§ WHAT TO DO
Output only the span of lines that begins at the line containing "blue light bulb: 13 -> 12" and ends at the last line of the data, both included, exactly as they appear.

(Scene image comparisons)
((
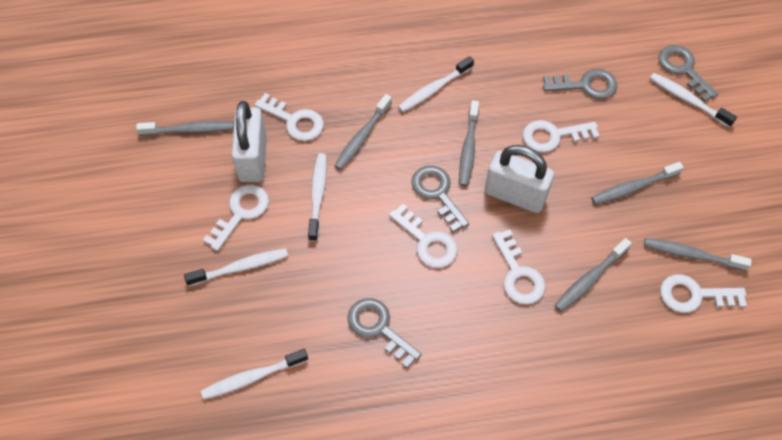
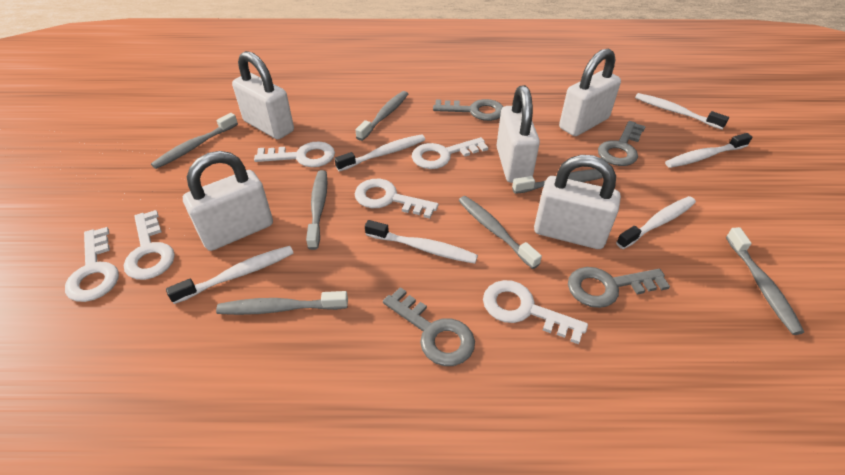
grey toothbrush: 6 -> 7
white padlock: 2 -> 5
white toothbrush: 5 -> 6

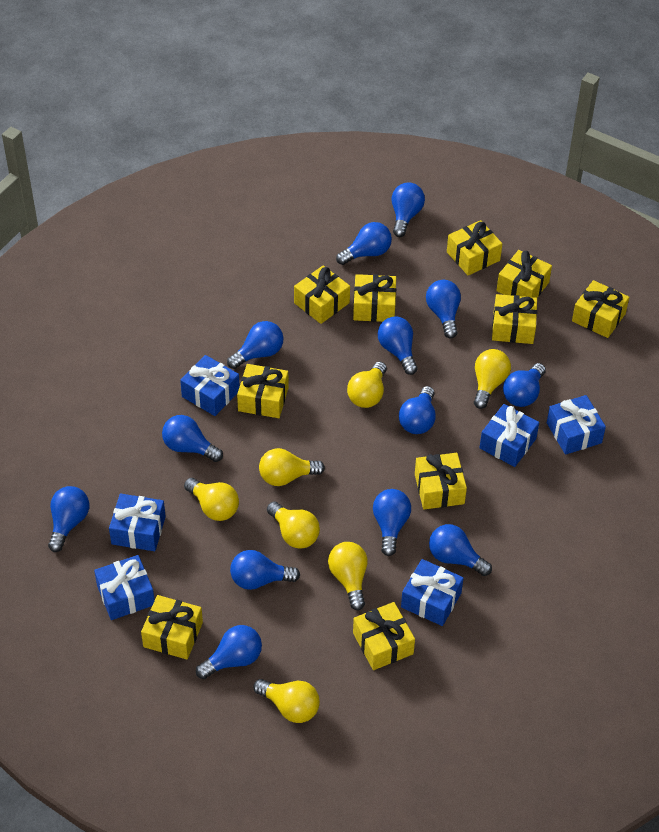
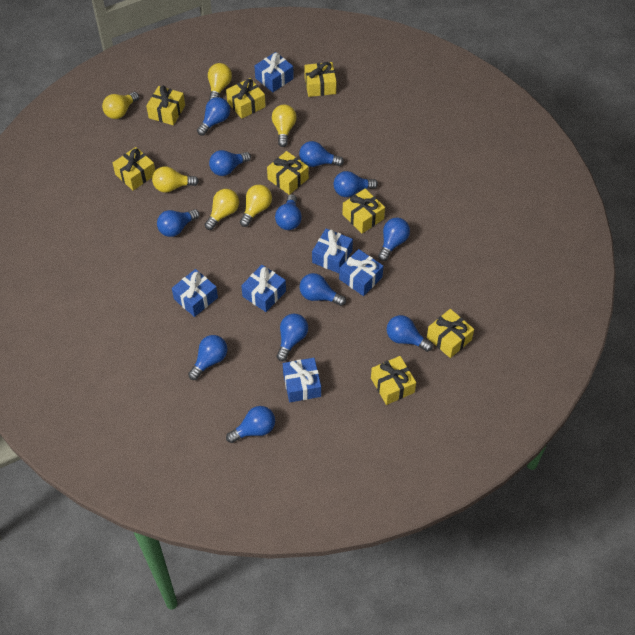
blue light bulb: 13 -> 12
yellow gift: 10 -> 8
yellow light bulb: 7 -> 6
))
§ ANSWER BOX
blue light bulb: 13 -> 12
yellow gift: 10 -> 8
yellow light bulb: 7 -> 6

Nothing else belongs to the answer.